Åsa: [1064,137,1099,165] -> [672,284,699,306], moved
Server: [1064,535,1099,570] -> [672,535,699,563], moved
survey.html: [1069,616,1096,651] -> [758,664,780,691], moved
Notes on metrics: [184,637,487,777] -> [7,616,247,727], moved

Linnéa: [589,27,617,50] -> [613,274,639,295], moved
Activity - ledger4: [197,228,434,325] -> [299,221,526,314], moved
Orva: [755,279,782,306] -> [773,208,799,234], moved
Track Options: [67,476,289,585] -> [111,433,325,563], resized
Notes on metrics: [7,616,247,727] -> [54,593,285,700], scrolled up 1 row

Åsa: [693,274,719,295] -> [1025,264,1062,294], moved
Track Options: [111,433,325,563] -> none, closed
——————
Write only the number of lines in the entries that contain the word "Options".

2